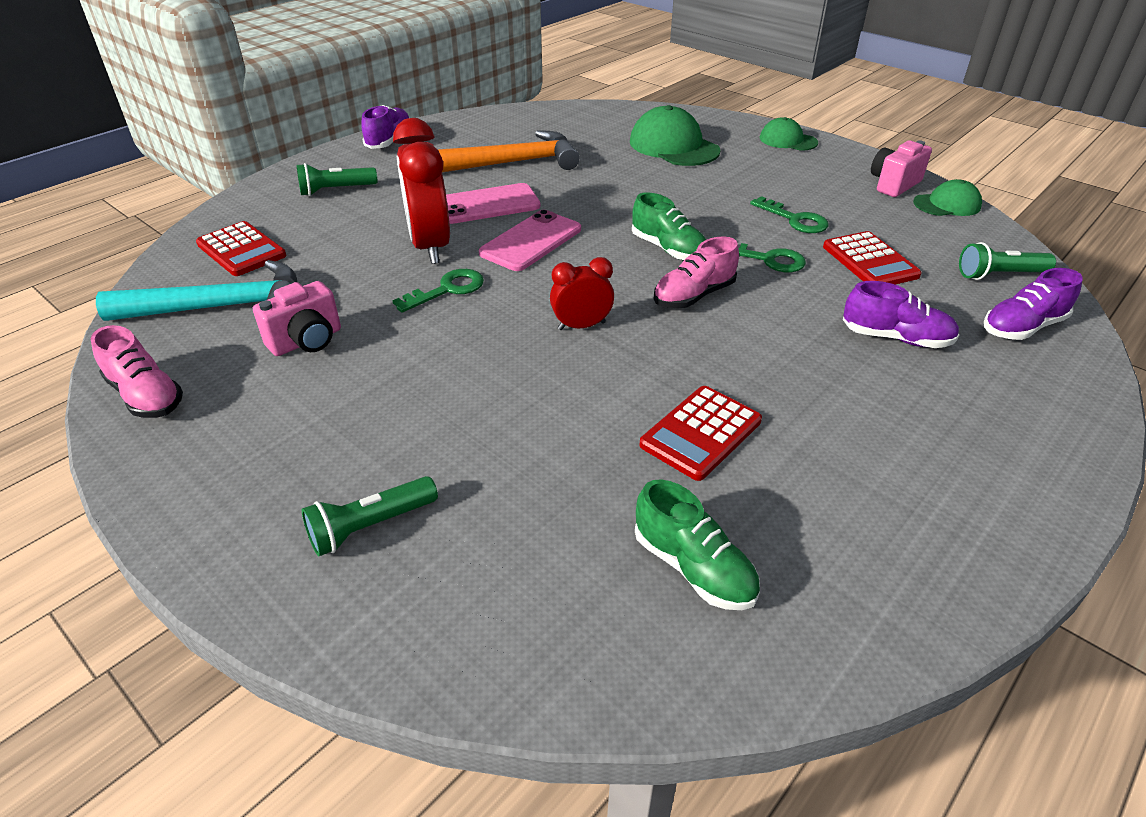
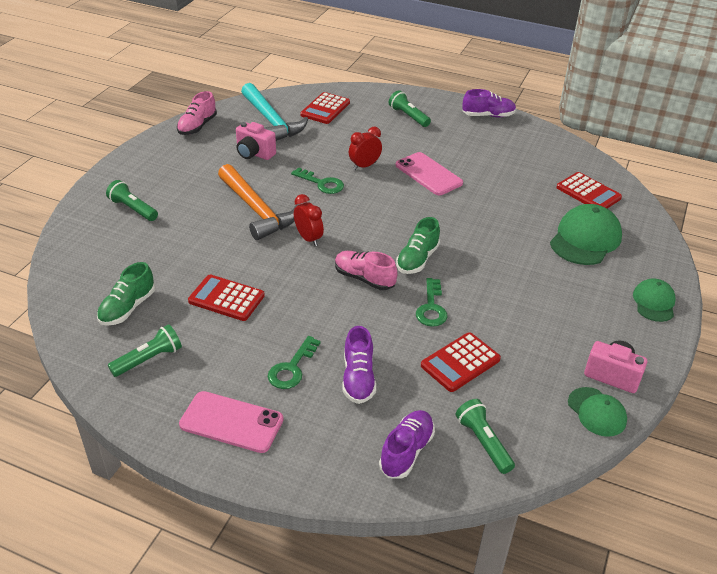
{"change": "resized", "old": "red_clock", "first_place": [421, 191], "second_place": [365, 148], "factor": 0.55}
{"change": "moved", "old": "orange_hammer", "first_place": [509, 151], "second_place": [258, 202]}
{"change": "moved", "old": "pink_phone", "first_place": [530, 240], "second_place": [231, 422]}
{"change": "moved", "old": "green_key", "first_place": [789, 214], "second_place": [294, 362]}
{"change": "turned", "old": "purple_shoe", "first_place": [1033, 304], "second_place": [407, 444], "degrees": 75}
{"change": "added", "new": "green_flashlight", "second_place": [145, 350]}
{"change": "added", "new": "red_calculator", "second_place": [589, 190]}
· · · · · · ·
• [What the task asks]
Find the lines above that contain the word "added" and copy each one.

• [Response to this task]
{"change": "added", "new": "green_flashlight", "second_place": [145, 350]}
{"change": "added", "new": "red_calculator", "second_place": [589, 190]}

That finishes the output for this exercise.